> Problem to solve: Check every line below, and copy those that include "bowling".
--- Data ---
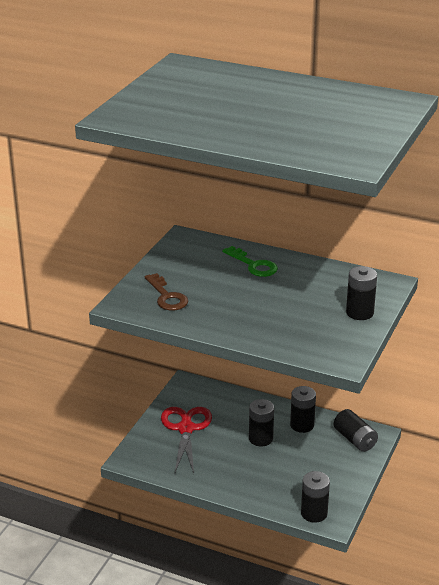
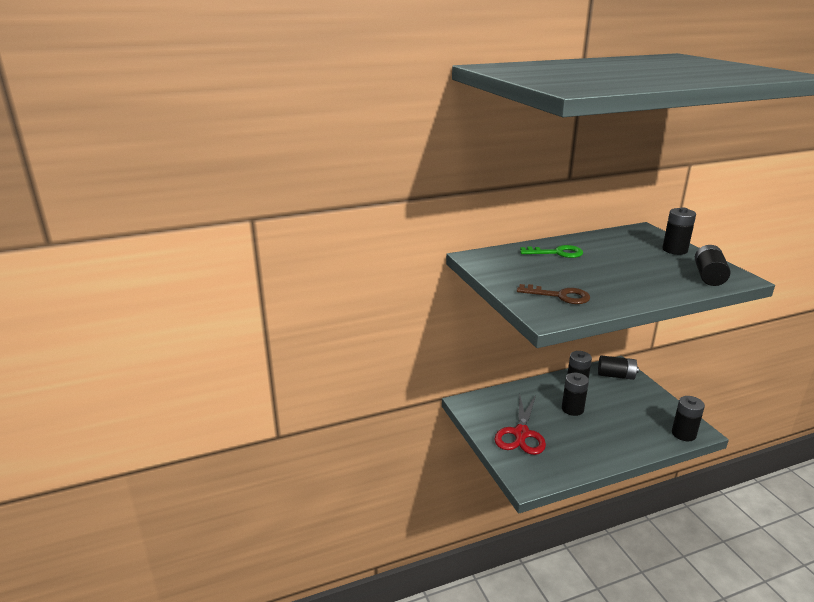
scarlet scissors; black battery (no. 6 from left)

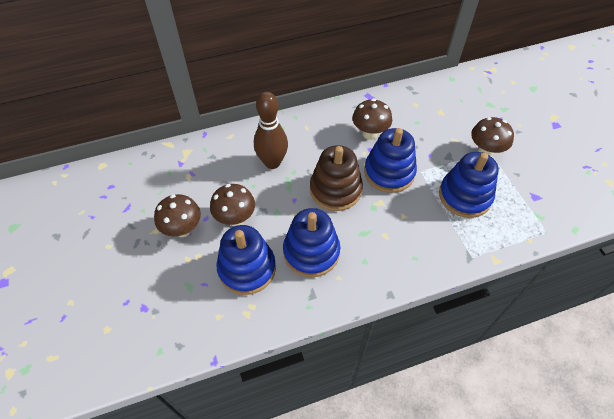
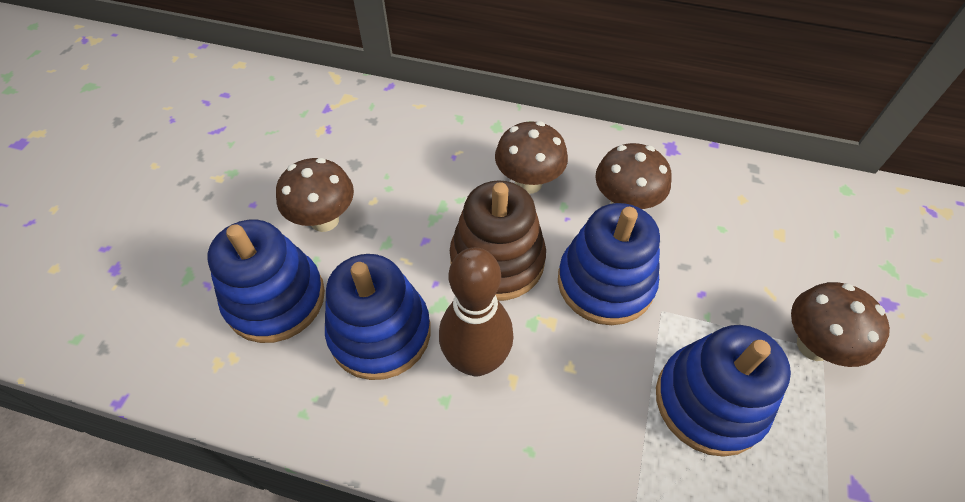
dark brown bowling pin; dark brown fungus (no. 2 from left)

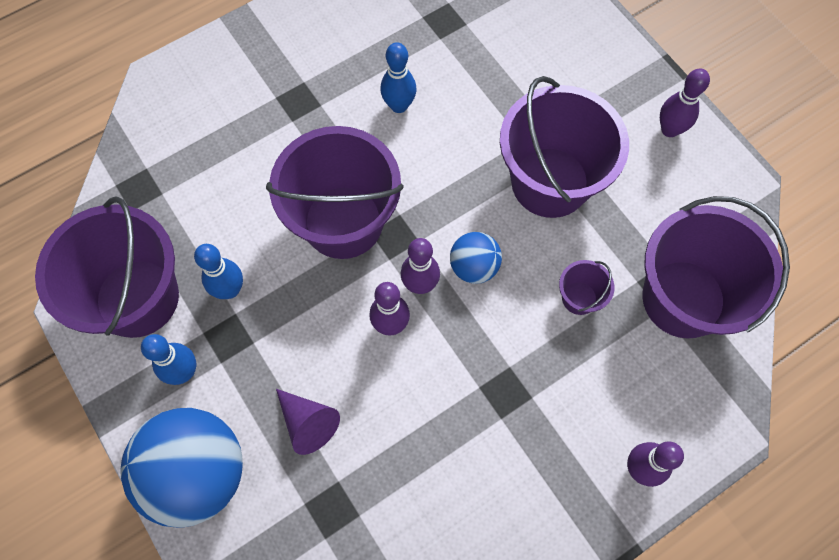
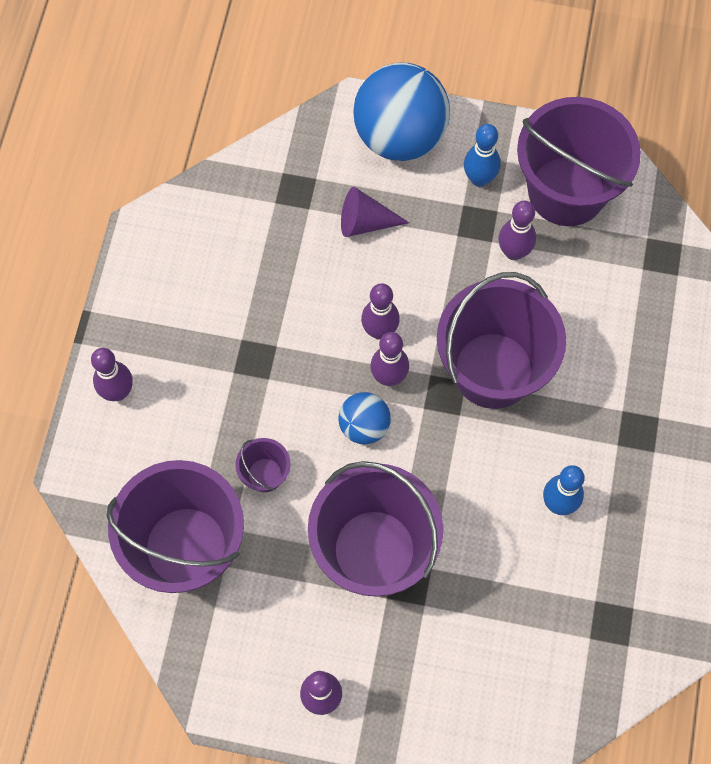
purple bowling pin (no. 5 from left)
---
> Answer below:
dark brown bowling pin; dark brown fungus (no. 2 from left)
purple bowling pin (no. 5 from left)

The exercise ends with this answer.